• [What you will do] Please write out the data exactly, line by line.

(Collection entries)
-*-

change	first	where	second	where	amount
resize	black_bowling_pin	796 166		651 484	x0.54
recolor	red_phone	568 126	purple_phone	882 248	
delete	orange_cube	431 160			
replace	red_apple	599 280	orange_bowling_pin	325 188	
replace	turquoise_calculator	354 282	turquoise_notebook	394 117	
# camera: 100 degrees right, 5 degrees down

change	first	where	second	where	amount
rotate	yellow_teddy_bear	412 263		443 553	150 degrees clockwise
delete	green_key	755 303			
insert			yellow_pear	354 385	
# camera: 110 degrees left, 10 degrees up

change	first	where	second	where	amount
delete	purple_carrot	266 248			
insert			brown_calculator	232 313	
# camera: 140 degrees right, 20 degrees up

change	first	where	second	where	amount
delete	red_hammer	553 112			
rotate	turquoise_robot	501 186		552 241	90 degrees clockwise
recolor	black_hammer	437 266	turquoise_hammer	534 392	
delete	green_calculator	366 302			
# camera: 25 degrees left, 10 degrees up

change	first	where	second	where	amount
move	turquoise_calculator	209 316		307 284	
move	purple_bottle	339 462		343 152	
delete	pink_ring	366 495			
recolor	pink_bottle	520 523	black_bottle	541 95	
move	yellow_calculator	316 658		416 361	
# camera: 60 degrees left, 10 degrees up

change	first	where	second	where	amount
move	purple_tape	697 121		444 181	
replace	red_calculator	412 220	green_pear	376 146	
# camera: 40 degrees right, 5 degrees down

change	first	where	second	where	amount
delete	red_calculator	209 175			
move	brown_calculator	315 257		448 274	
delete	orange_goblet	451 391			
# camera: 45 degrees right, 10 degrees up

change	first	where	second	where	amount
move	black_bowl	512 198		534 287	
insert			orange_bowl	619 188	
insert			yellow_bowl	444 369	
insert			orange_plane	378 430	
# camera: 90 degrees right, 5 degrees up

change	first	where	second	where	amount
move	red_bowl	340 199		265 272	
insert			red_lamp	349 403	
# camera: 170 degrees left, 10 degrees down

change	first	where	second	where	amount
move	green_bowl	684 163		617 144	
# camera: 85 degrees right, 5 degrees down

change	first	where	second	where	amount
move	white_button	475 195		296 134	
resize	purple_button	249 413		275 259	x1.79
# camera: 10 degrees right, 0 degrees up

-*-

• [Answer space]
change	first	where	second	where	amount
resize	black_bowling_pin	796 166		651 484	x0.54
recolor	red_phone	568 126	purple_phone	882 248	
delete	orange_cube	431 160			
replace	red_apple	599 280	orange_bowling_pin	325 188	
replace	turquoise_calculator	354 282	turquoise_notebook	394 117	
# camera: 100 degrees right, 5 degrees down

change	first	where	second	where	amount
rotate	yellow_teddy_bear	412 263		443 553	150 degrees clockwise
delete	green_key	755 303			
insert			yellow_pear	354 385	
# camera: 110 degrees left, 10 degrees up

change	first	where	second	where	amount
delete	purple_carrot	266 248			
insert			brown_calculator	232 313	
# camera: 140 degrees right, 20 degrees up

change	first	where	second	where	amount
delete	red_hammer	553 112			
rotate	turquoise_robot	501 186		552 241	90 degrees clockwise
recolor	black_hammer	437 266	turquoise_hammer	534 392	
delete	green_calculator	366 302			
# camera: 25 degrees left, 10 degrees up

change	first	where	second	where	amount
move	turquoise_calculator	209 316		307 284	
move	purple_bottle	339 462		343 152	
delete	pink_ring	366 495			
recolor	pink_bottle	520 523	black_bottle	541 95	
move	yellow_calculator	316 658		416 361	
# camera: 60 degrees left, 10 degrees up

change	first	where	second	where	amount
move	purple_tape	697 121		444 181	
replace	red_calculator	412 220	green_pear	376 146	
# camera: 40 degrees right, 5 degrees down

change	first	where	second	where	amount
delete	red_calculator	209 175			
move	brown_calculator	315 257		448 274	
delete	orange_goblet	451 391			
# camera: 45 degrees right, 10 degrees up

change	first	where	second	where	amount
move	black_bowl	512 198		534 287	
insert			orange_bowl	619 188	
insert			yellow_bowl	444 369	
insert			orange_plane	378 430	
# camera: 90 degrees right, 5 degrees up

change	first	where	second	where	amount
move	red_bowl	340 199		265 272	
insert			red_lamp	349 403	
# camera: 170 degrees left, 10 degrees down

change	first	where	second	where	amount
move	green_bowl	684 163		617 144	
# camera: 85 degrees right, 5 degrees down

change	first	where	second	where	amount
move	white_button	475 195		296 134	
resize	purple_button	249 413		275 259	x1.79
# camera: 10 degrees right, 0 degrees up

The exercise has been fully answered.